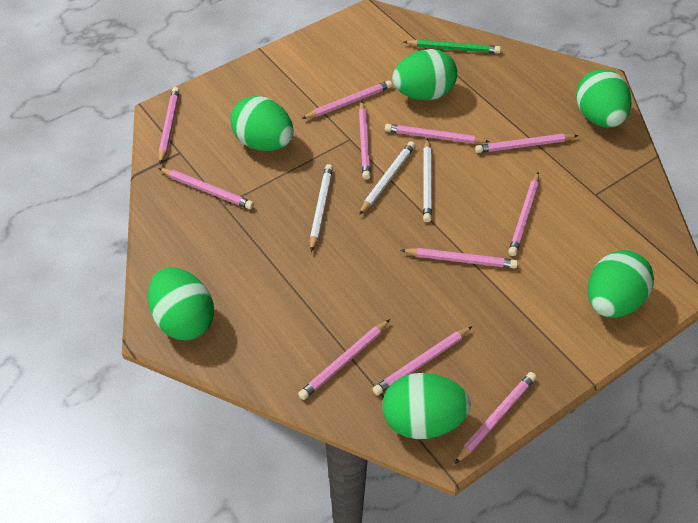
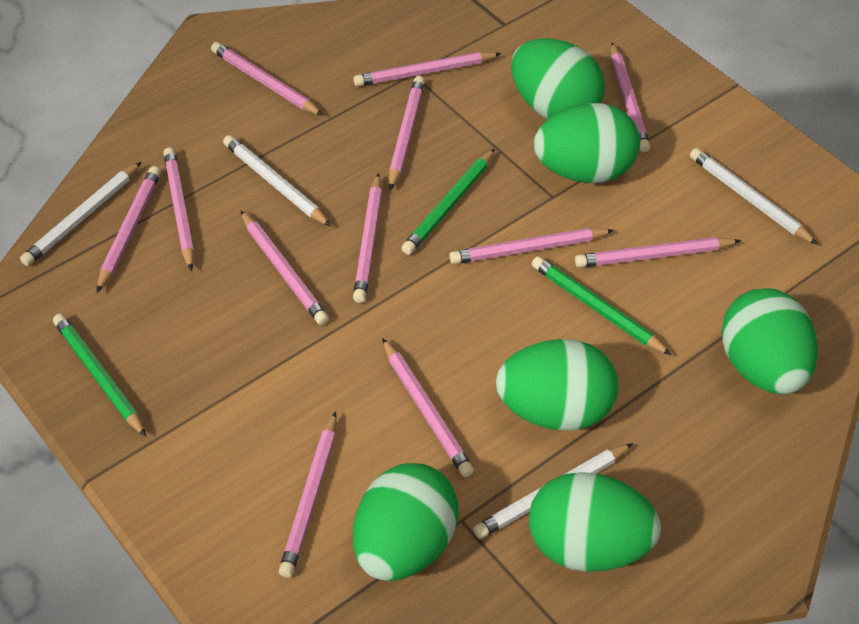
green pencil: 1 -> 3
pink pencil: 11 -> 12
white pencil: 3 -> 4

==

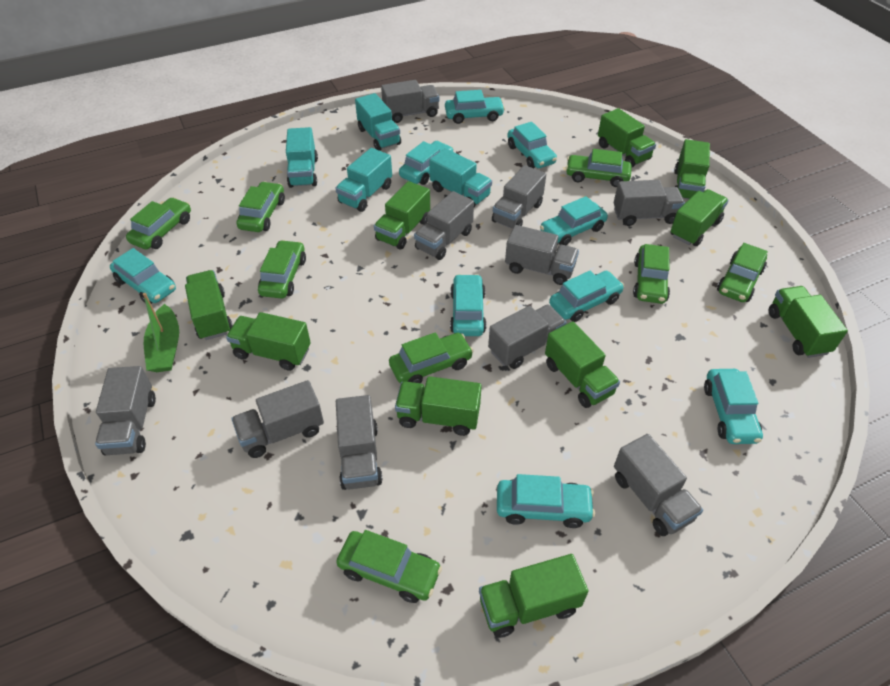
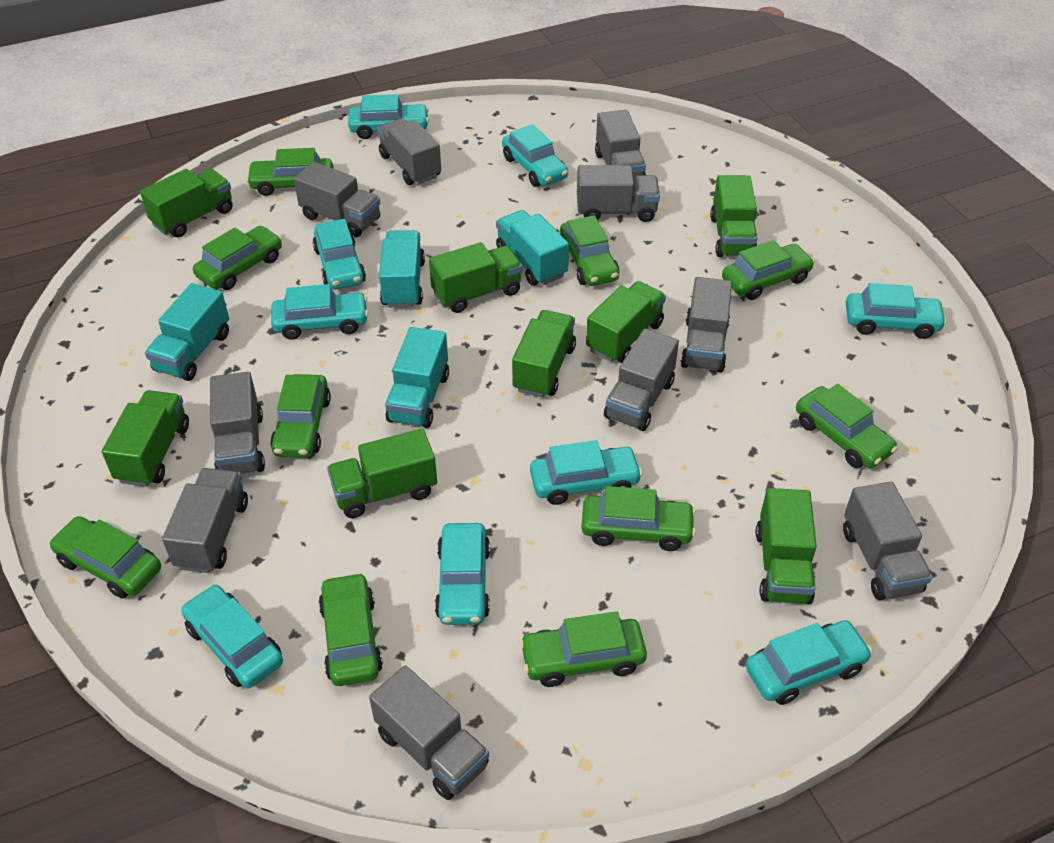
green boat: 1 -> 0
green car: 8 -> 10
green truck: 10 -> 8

• ASSIGNMENT:
The answer must be every line from the records above that contains the word "pencil", copied out.

• ANSWER TO THIS PROBLEM:
green pencil: 1 -> 3
pink pencil: 11 -> 12
white pencil: 3 -> 4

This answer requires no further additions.